Stored data entries
>>>>>

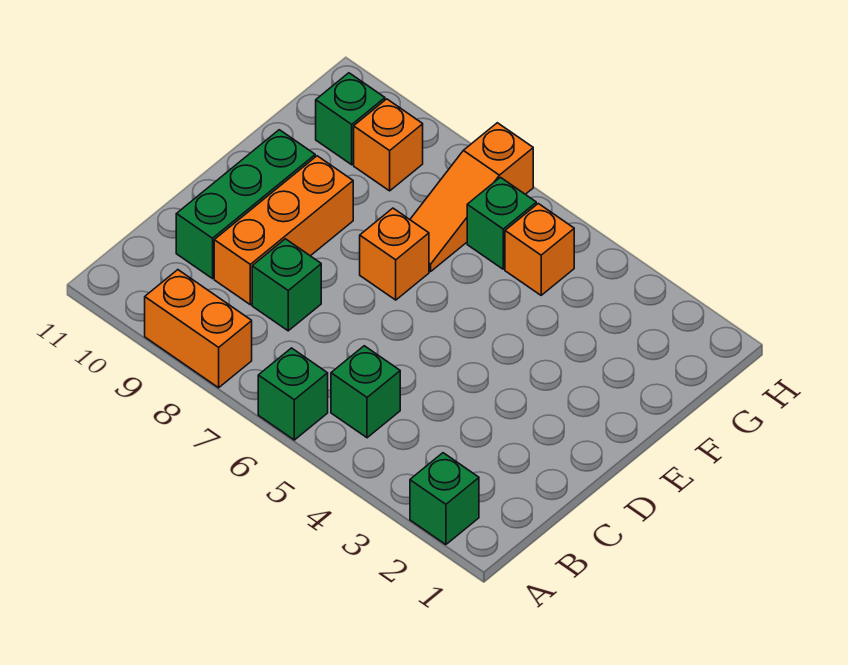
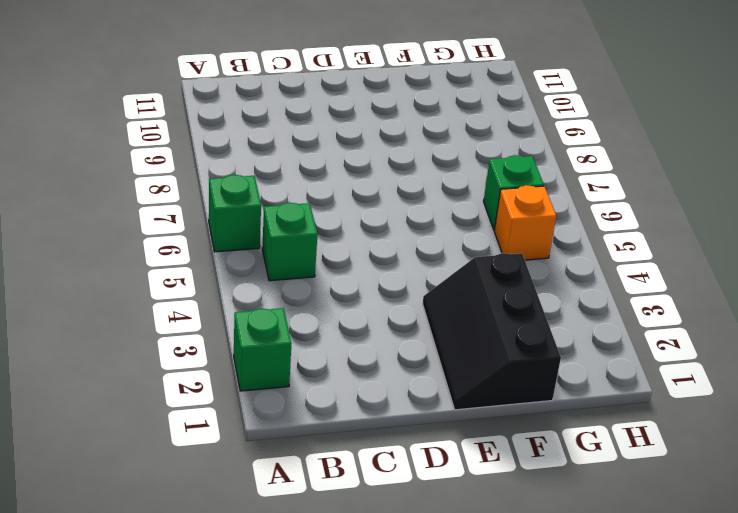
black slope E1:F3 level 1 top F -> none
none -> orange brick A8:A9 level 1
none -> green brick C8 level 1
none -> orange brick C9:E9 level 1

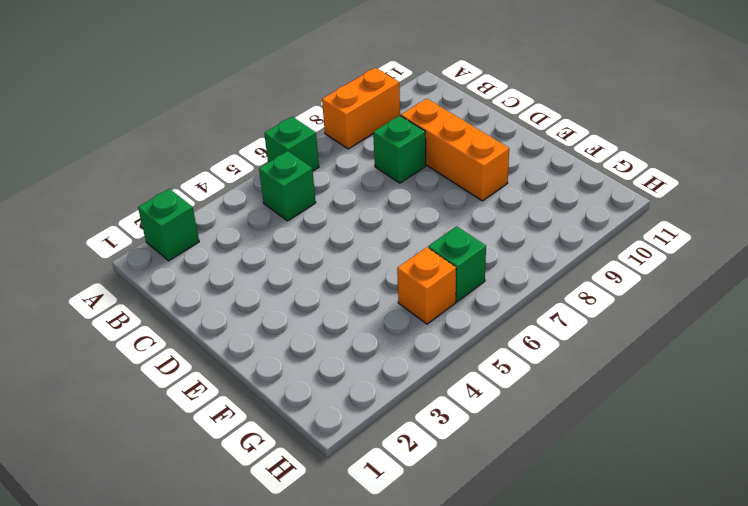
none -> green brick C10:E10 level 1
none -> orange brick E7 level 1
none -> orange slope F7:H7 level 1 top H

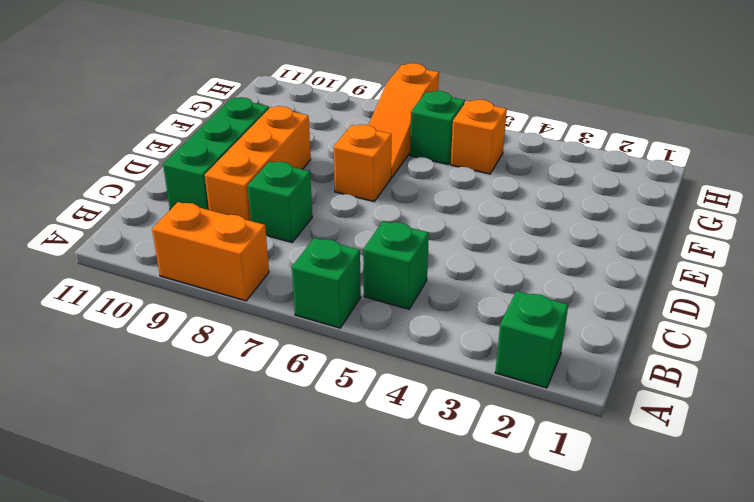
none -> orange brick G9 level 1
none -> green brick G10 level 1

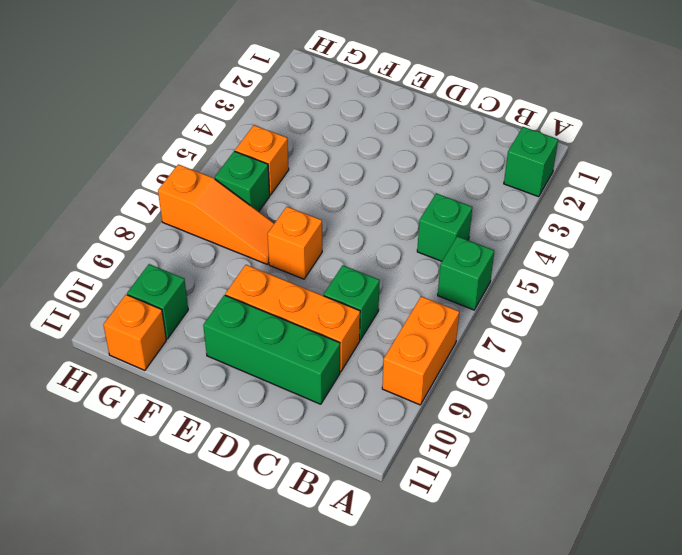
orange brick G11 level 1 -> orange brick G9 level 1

<<<<<
>>>>>

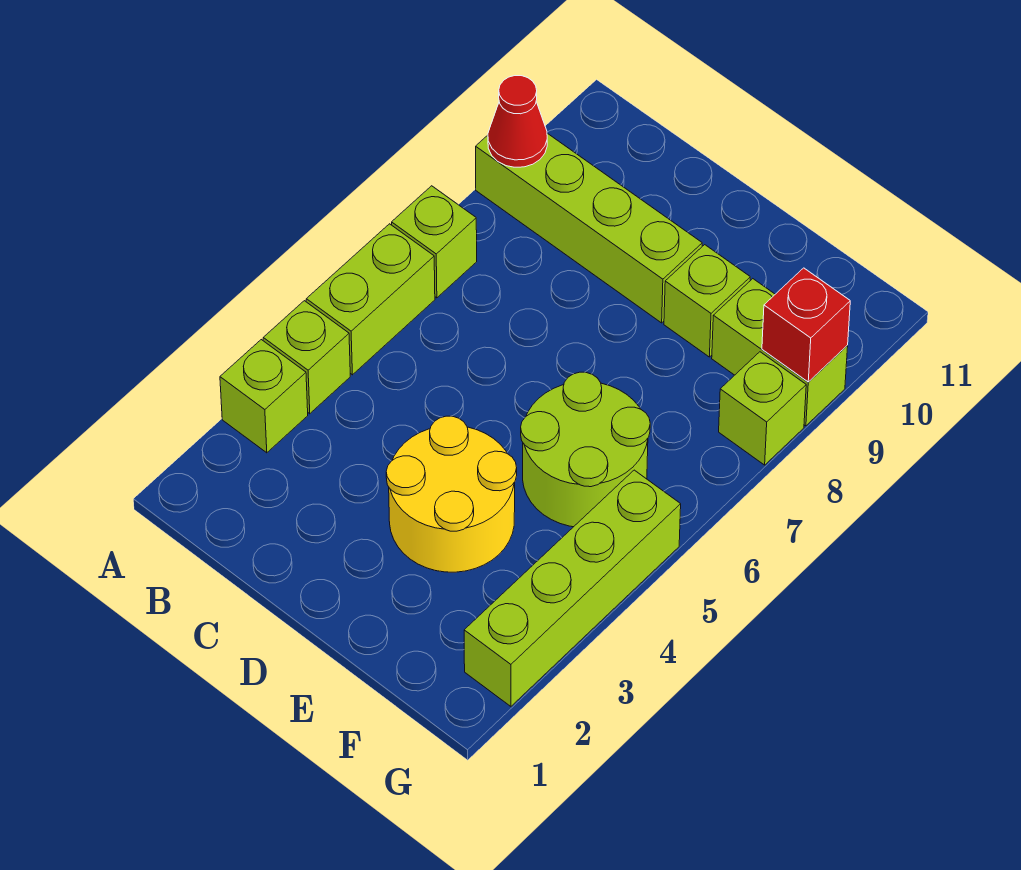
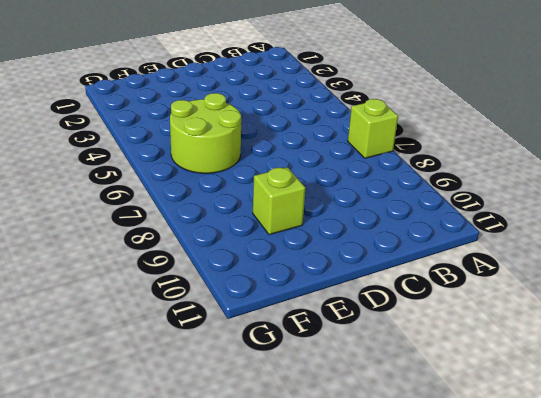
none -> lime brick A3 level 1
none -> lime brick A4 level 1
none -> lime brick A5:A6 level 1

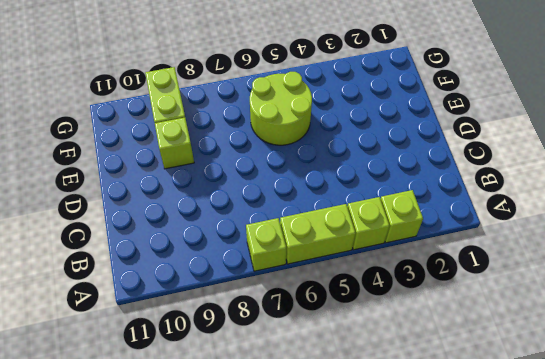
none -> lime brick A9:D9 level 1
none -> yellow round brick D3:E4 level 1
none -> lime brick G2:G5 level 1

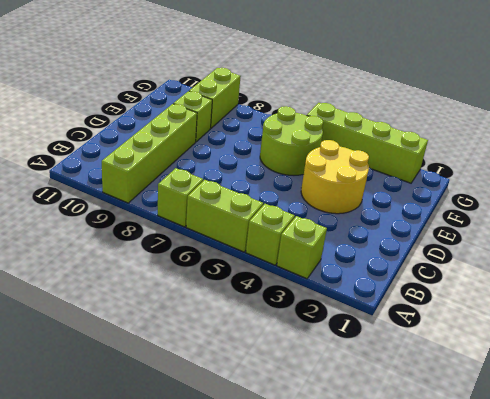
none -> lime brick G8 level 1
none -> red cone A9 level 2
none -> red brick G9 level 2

<<<<<
>>>>>

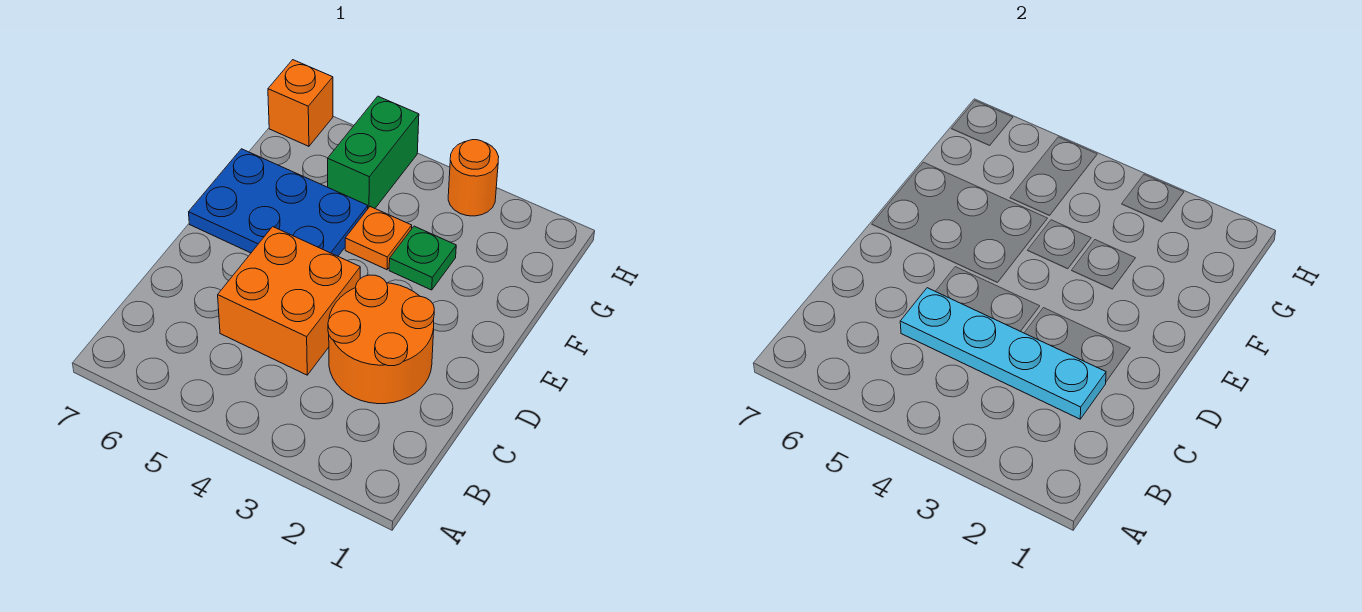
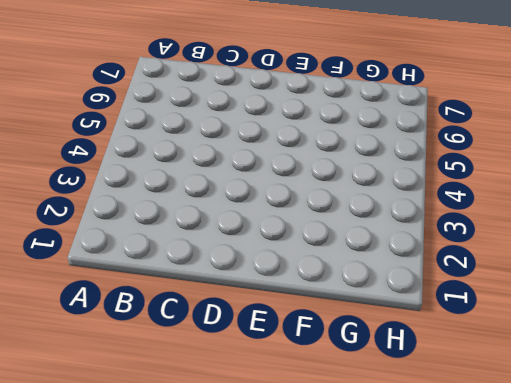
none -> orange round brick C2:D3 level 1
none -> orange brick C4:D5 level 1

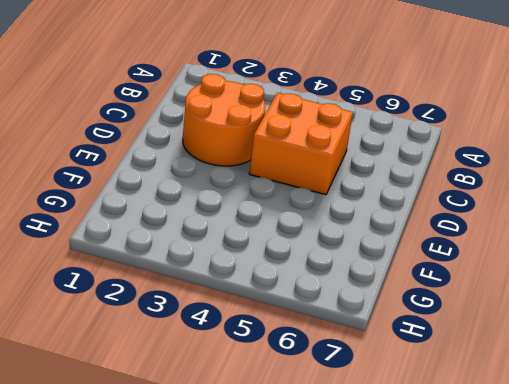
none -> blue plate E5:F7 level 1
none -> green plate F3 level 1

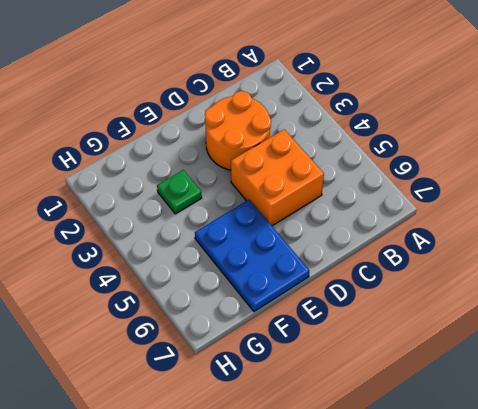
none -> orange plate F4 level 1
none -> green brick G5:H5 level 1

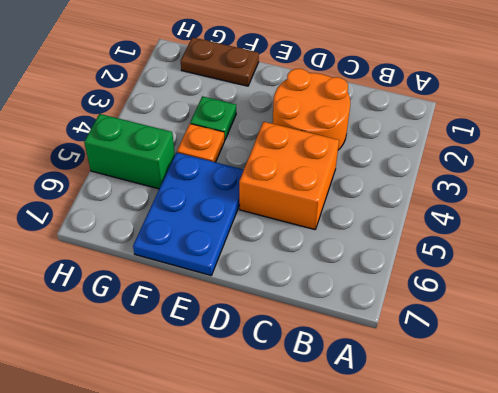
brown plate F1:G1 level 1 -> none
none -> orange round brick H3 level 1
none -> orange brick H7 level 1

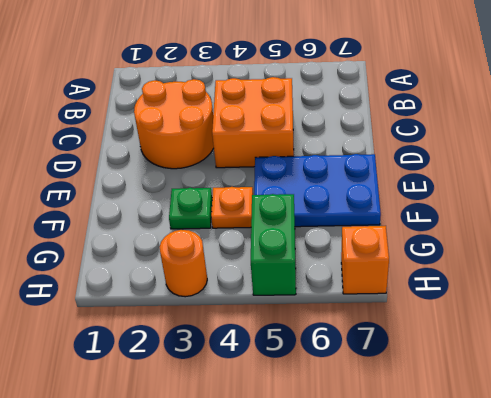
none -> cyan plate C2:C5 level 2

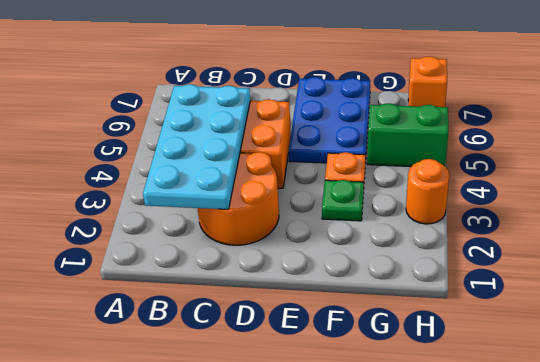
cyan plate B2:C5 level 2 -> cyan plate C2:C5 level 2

<<<<<

▸ About this task
Locate the word "plate" in the data above. Copy every line carrying it.

▸ Answer area
none -> blue plate E5:F7 level 1
none -> green plate F3 level 1
none -> orange plate F4 level 1
brown plate F1:G1 level 1 -> none
none -> cyan plate C2:C5 level 2
cyan plate B2:C5 level 2 -> cyan plate C2:C5 level 2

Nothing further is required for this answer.